**Work instruction:**
Please retype every record below exactly, leaving the pictures out.
Top of Given data
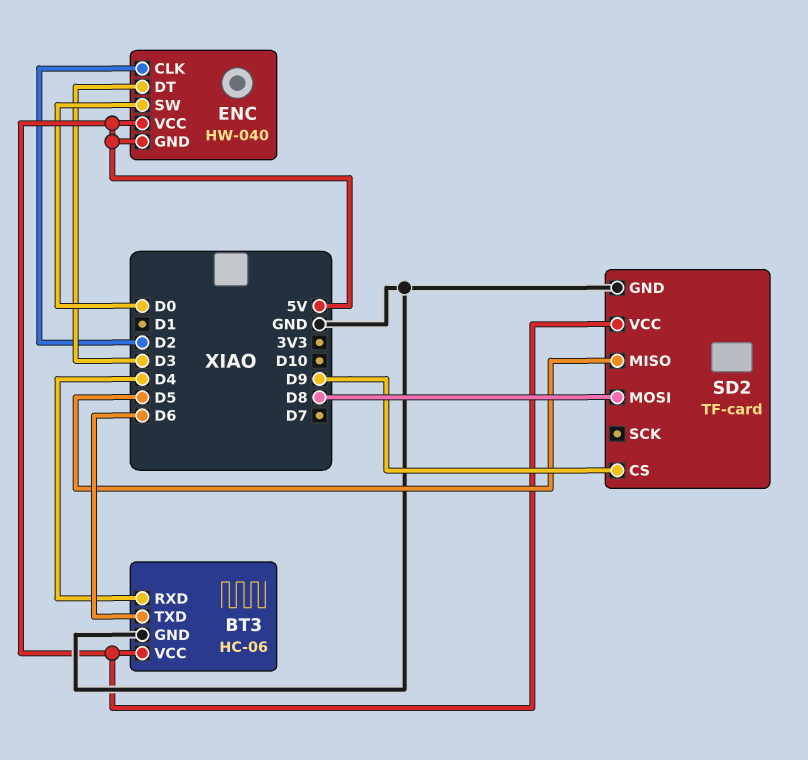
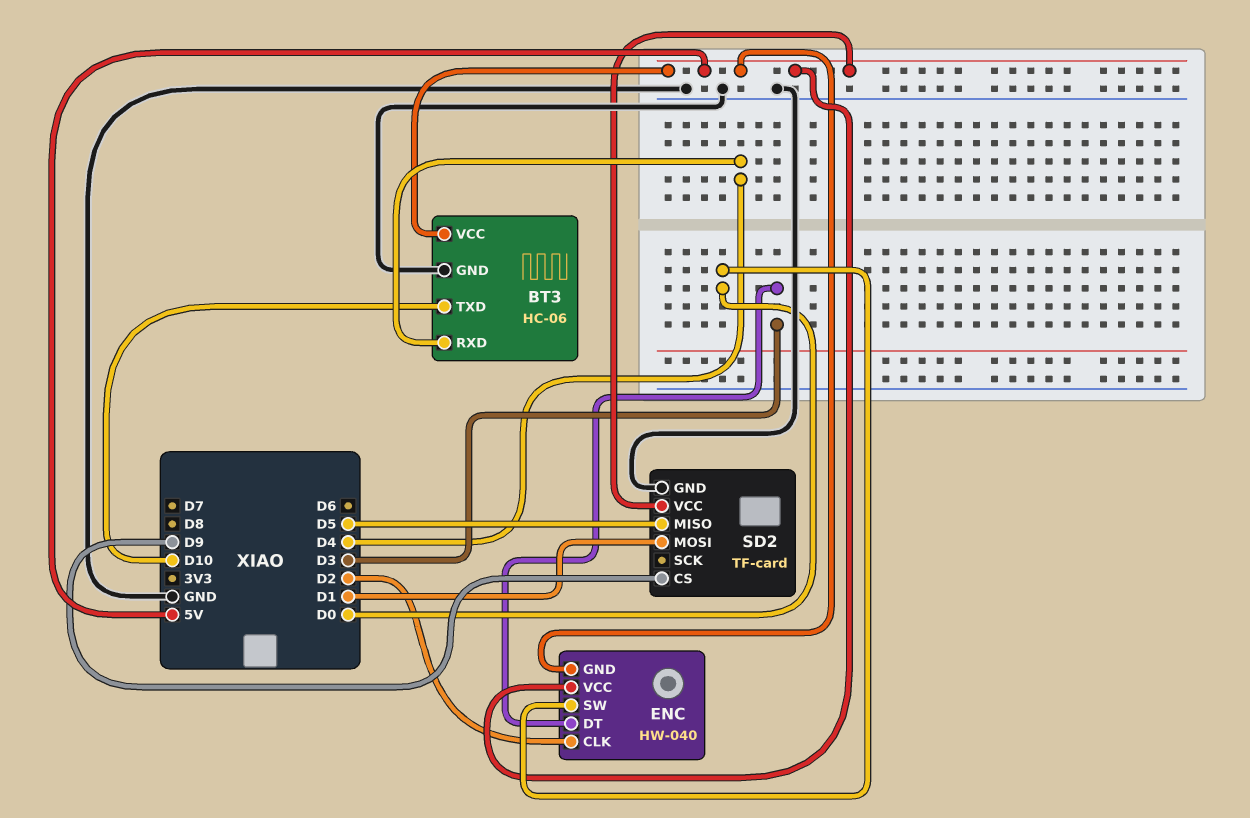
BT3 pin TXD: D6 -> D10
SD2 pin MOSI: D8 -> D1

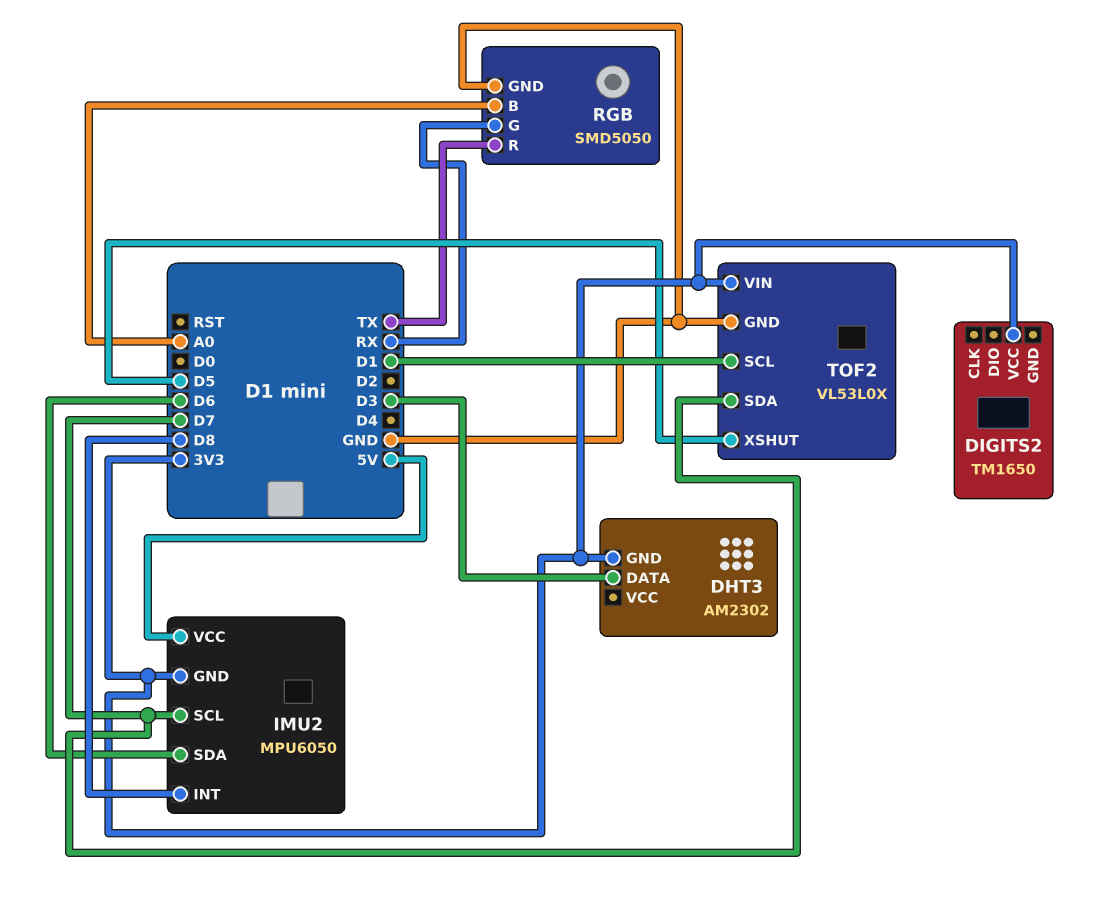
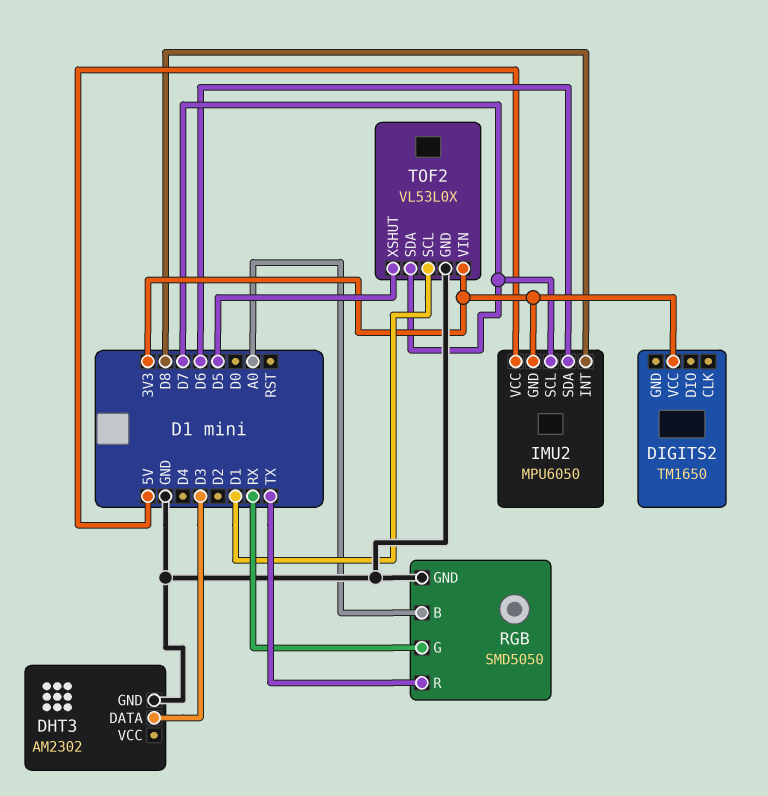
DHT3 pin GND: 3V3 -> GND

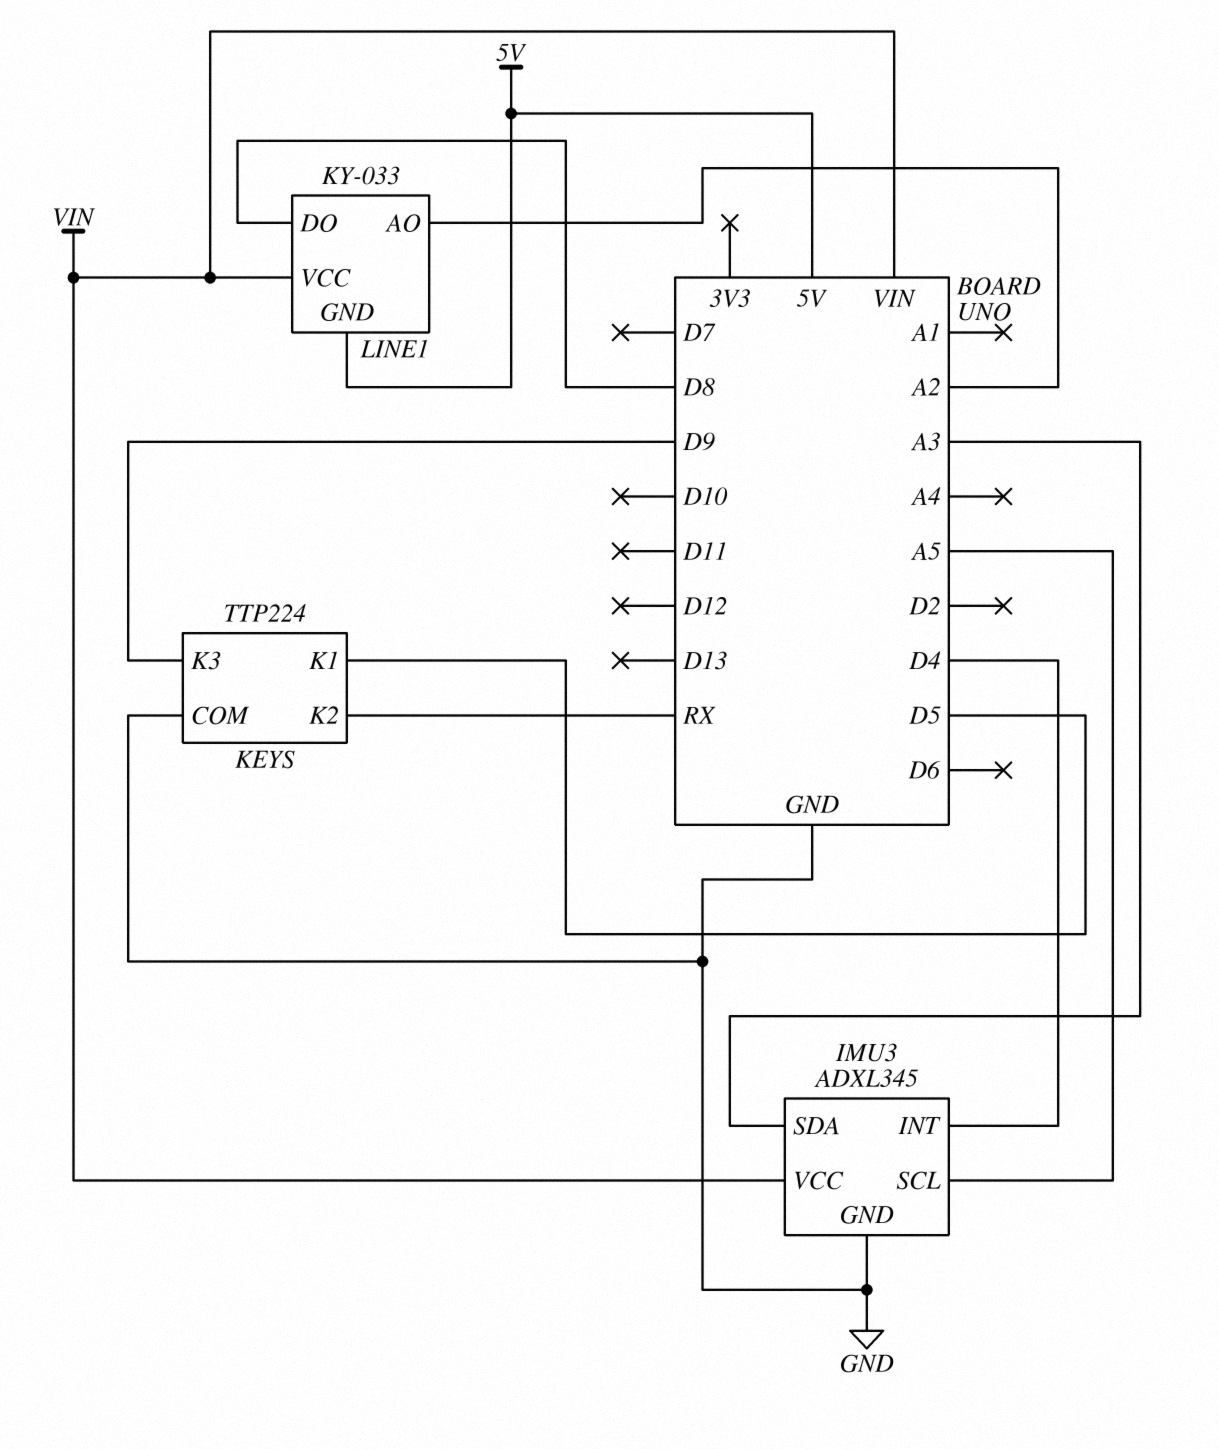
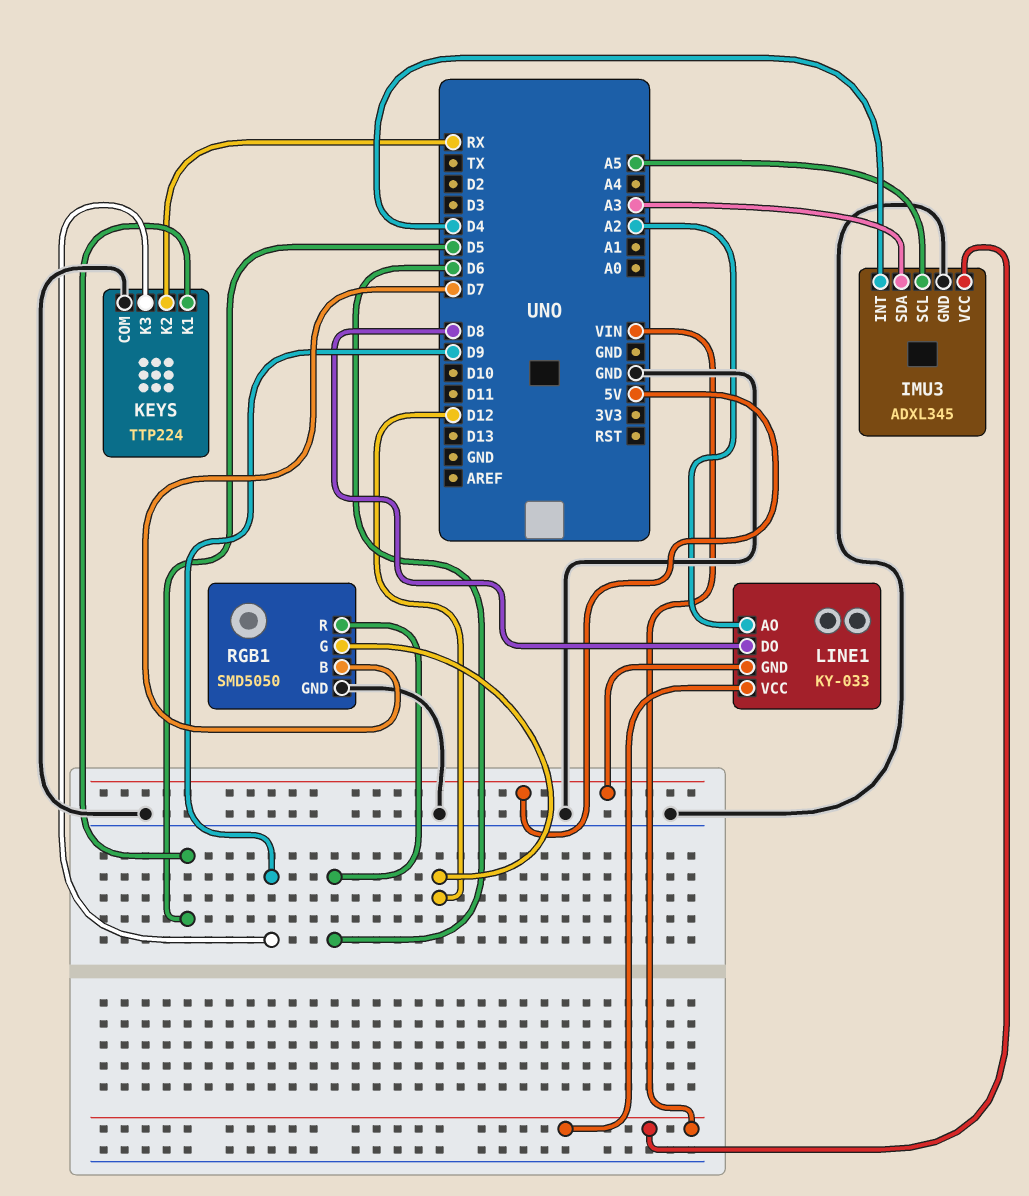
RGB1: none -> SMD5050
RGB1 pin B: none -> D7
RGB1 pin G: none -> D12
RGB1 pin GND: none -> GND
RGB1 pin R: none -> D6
Bottom of Given data
**Response below:**
BT3 pin TXD: D6 -> D10
SD2 pin MOSI: D8 -> D1

DHT3 pin GND: 3V3 -> GND

RGB1: none -> SMD5050
RGB1 pin B: none -> D7
RGB1 pin G: none -> D12
RGB1 pin GND: none -> GND
RGB1 pin R: none -> D6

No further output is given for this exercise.